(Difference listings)

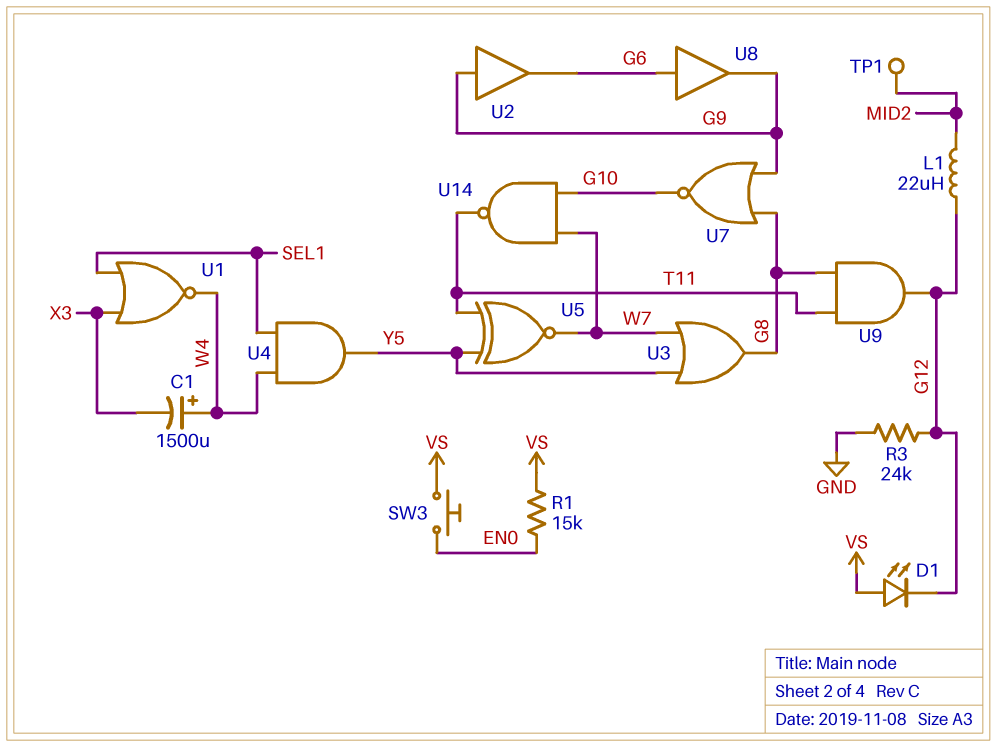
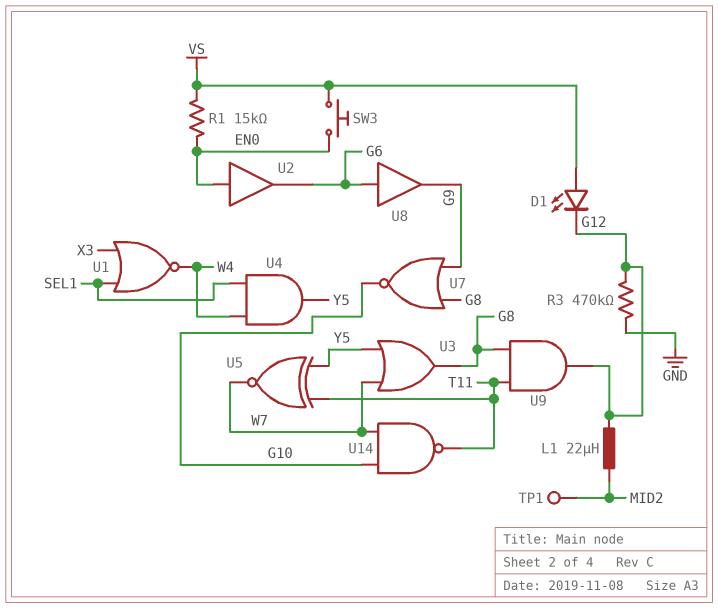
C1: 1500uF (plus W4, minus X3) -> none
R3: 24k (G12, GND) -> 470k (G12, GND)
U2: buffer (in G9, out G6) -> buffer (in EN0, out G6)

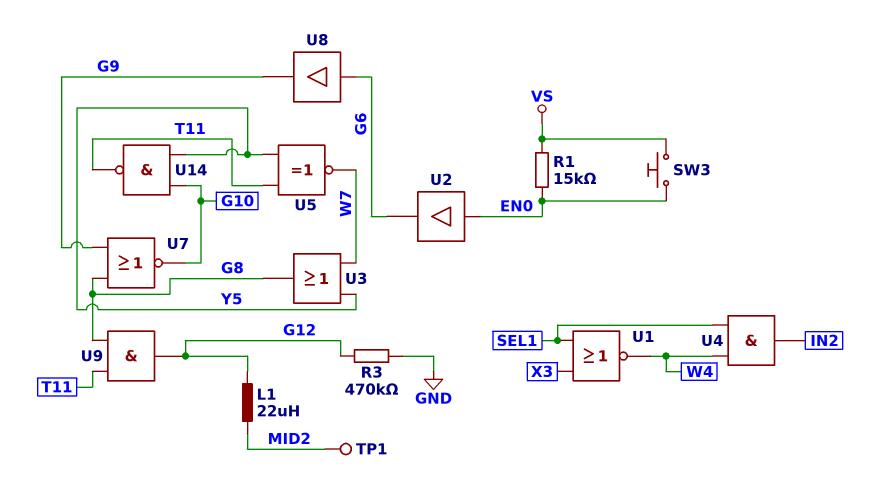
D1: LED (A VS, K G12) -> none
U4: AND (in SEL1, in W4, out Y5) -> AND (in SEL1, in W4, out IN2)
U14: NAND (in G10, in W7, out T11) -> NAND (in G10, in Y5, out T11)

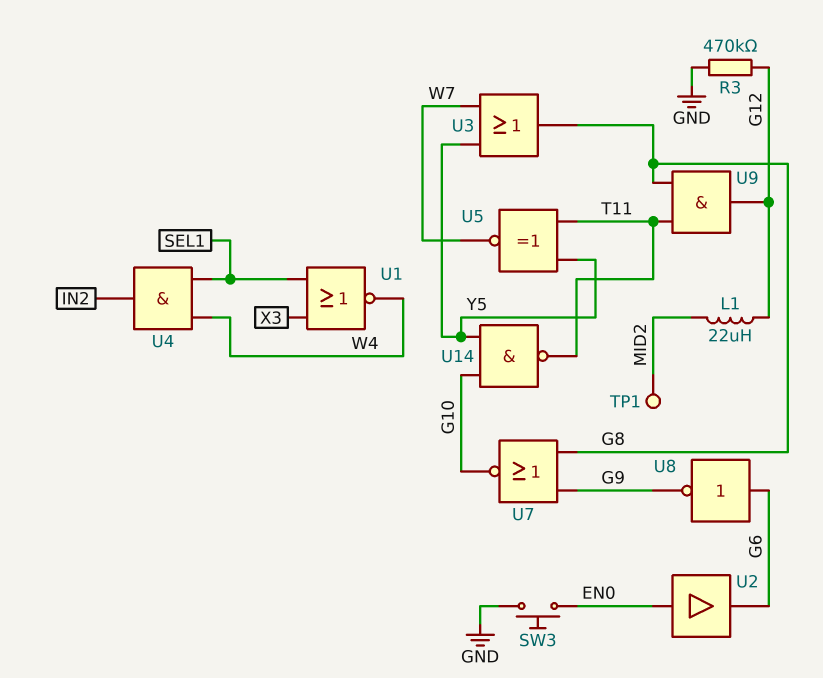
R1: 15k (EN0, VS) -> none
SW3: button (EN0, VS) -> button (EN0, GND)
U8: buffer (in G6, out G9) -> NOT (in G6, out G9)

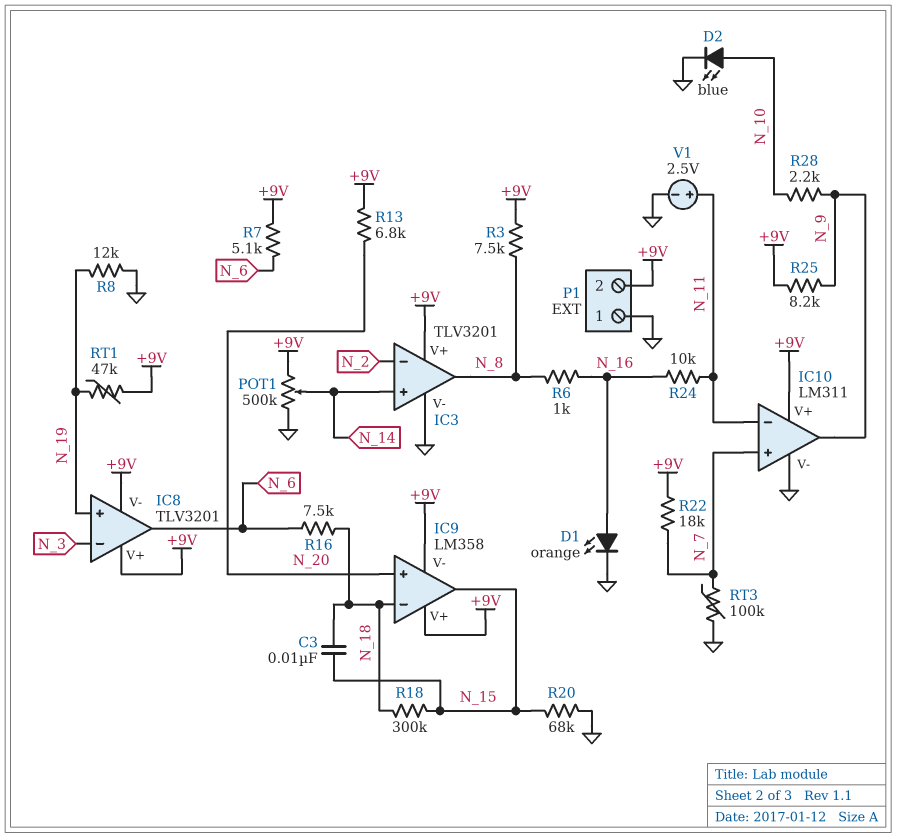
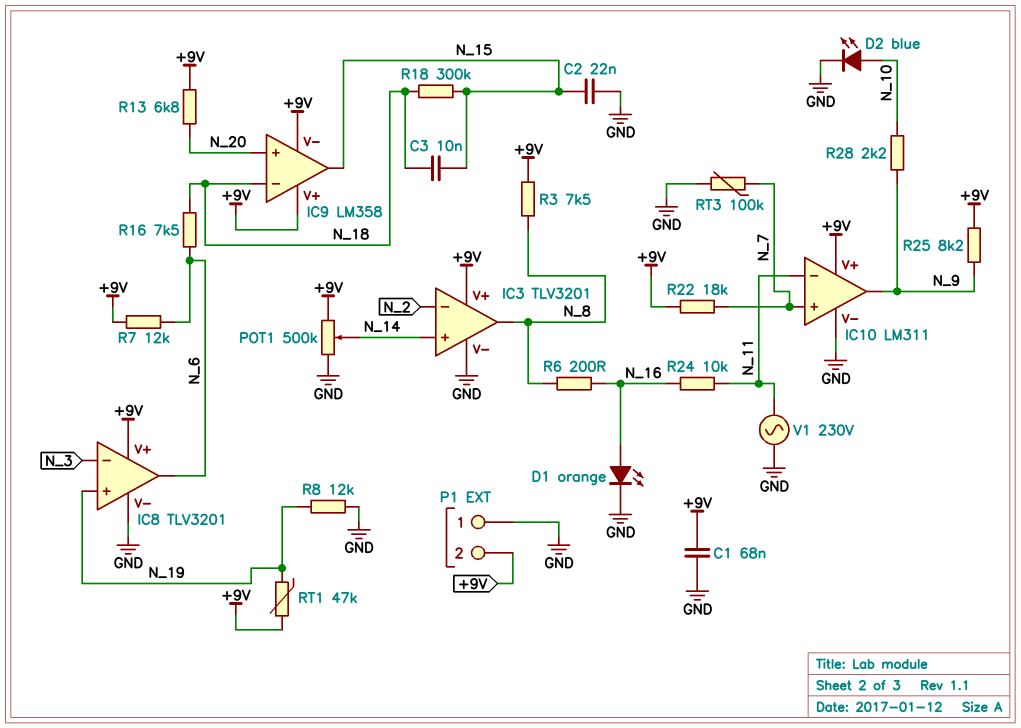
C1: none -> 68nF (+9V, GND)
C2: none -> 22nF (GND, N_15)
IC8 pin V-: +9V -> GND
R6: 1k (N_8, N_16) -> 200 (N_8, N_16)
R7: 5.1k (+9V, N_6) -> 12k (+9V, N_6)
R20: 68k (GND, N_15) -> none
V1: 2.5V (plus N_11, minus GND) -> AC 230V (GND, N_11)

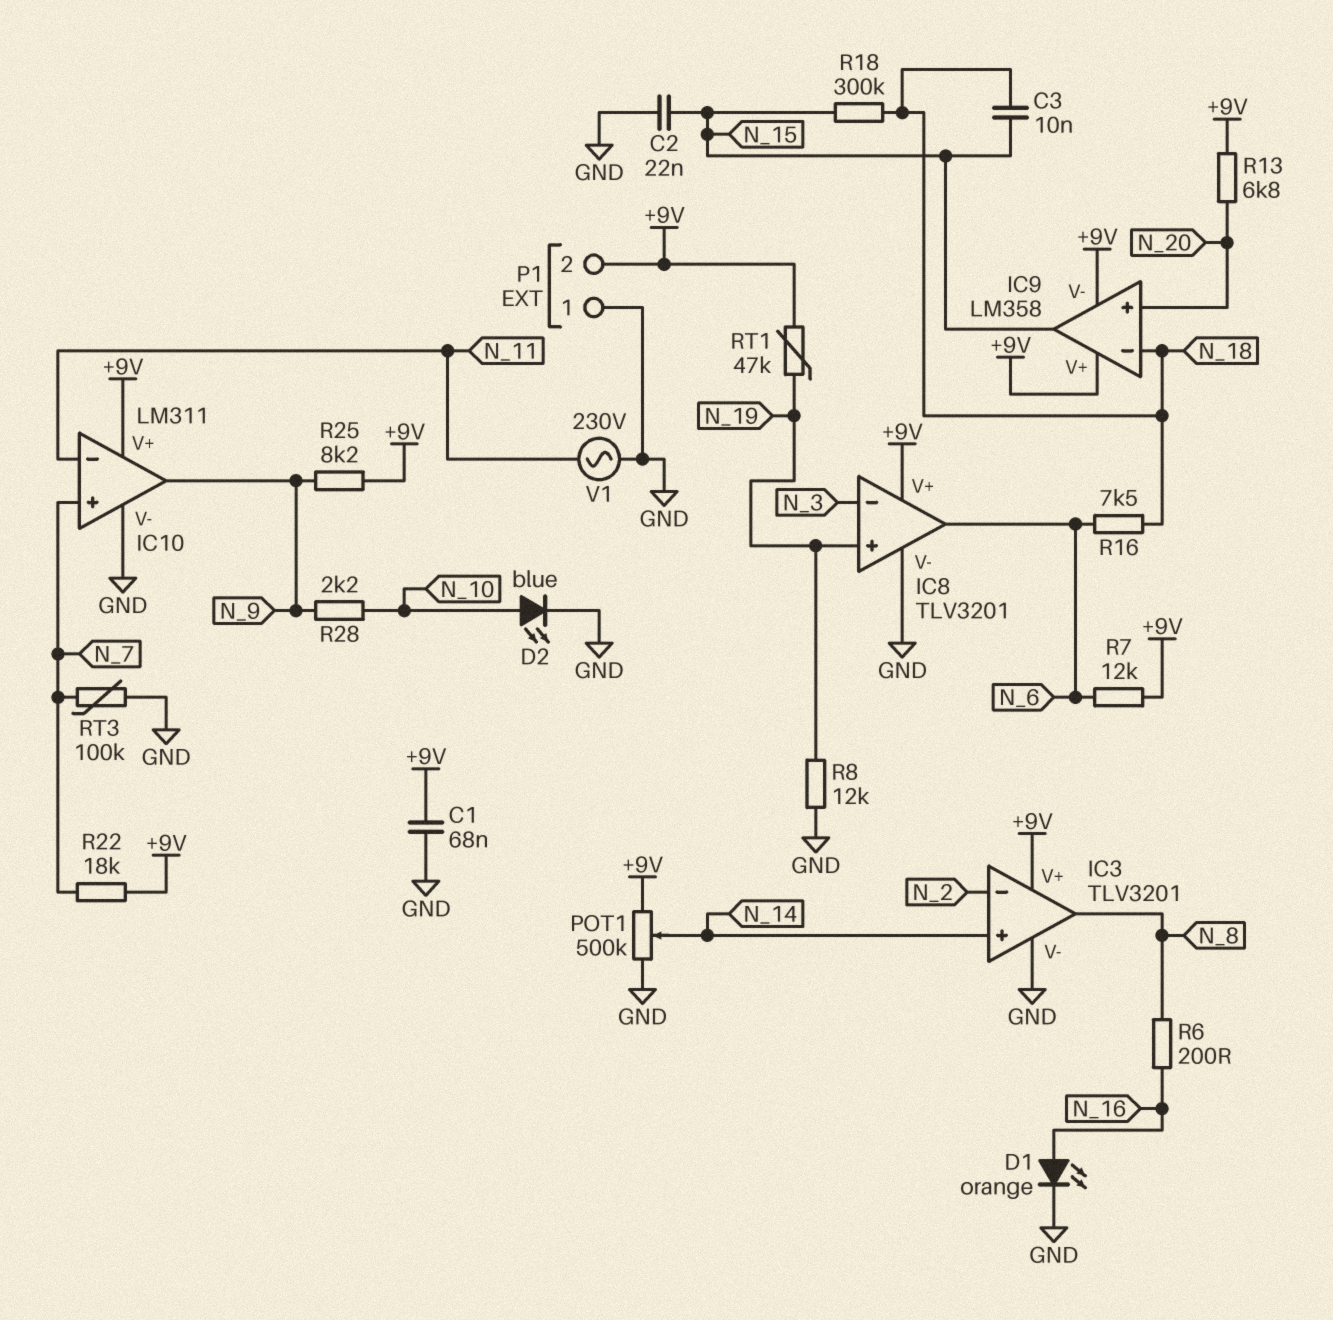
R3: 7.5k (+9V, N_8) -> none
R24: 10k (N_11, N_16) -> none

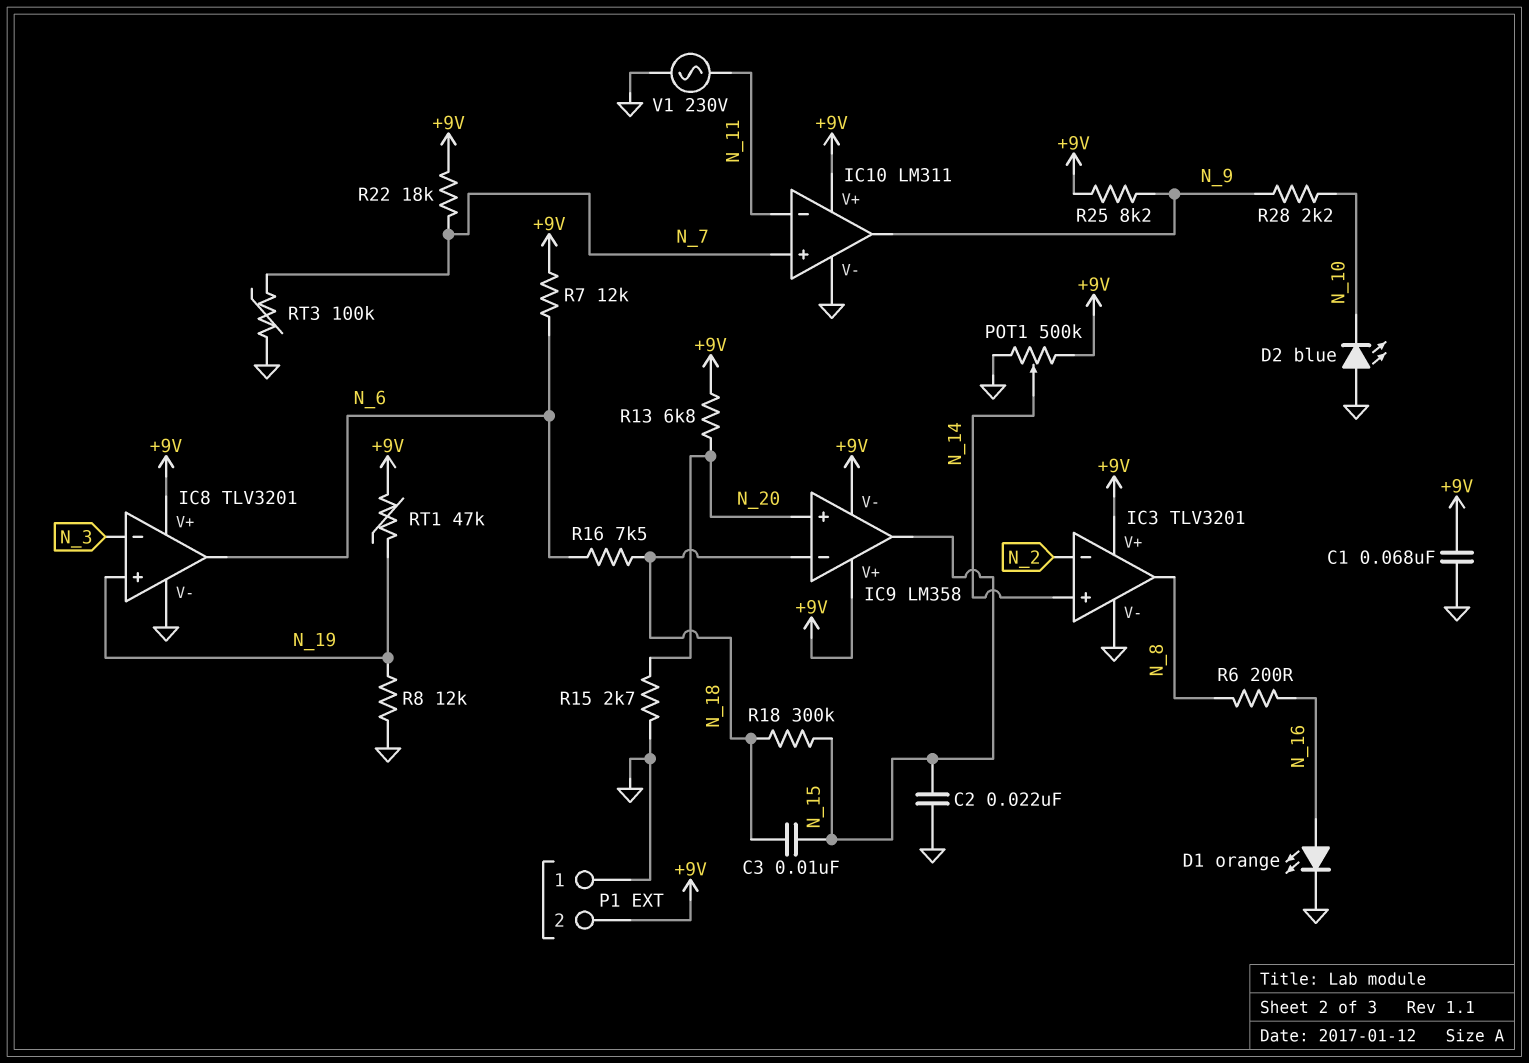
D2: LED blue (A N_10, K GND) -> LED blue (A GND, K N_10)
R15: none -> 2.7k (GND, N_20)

* [WHAT IS EXPECTED]: The answer must consist of every line from the entries that holds the string "plus".

* [OUTPUT]:
C1: 1500uF (plus W4, minus X3) -> none
V1: 2.5V (plus N_11, minus GND) -> AC 230V (GND, N_11)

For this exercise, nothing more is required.